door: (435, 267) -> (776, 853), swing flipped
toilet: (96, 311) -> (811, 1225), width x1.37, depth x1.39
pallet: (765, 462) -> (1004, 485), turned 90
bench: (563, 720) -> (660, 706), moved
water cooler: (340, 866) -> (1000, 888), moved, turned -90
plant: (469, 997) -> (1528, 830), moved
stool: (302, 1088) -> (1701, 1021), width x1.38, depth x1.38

^^^^

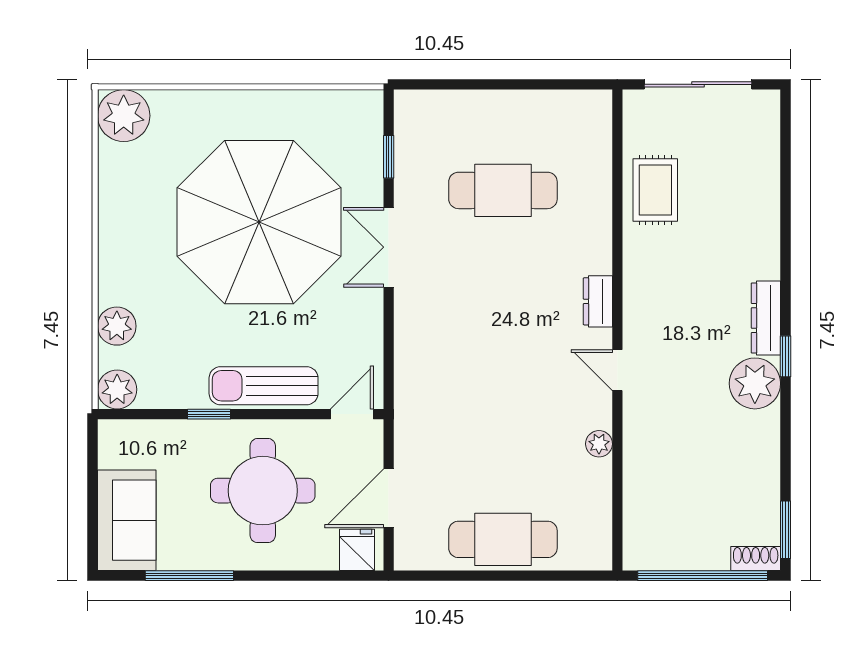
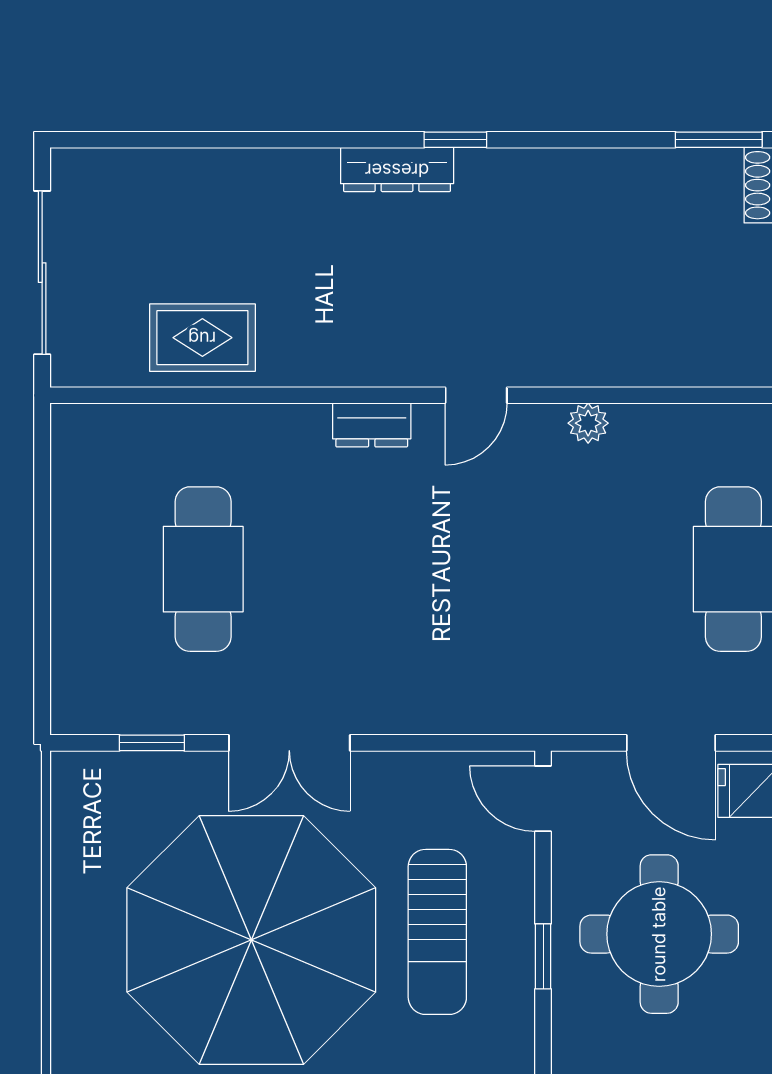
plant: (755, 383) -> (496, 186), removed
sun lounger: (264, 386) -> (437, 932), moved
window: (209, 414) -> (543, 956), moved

^^^^

• Task instructions:
Please copy, exactly as written, every line in the listing above from the line with "toilet: (96, 311)" up to and including the line with "stool: (302, 1088)".

• Solution:
toilet: (96, 311) -> (811, 1225), width x1.37, depth x1.39
pallet: (765, 462) -> (1004, 485), turned 90
bench: (563, 720) -> (660, 706), moved
water cooler: (340, 866) -> (1000, 888), moved, turned -90
plant: (469, 997) -> (1528, 830), moved
stool: (302, 1088) -> (1701, 1021), width x1.38, depth x1.38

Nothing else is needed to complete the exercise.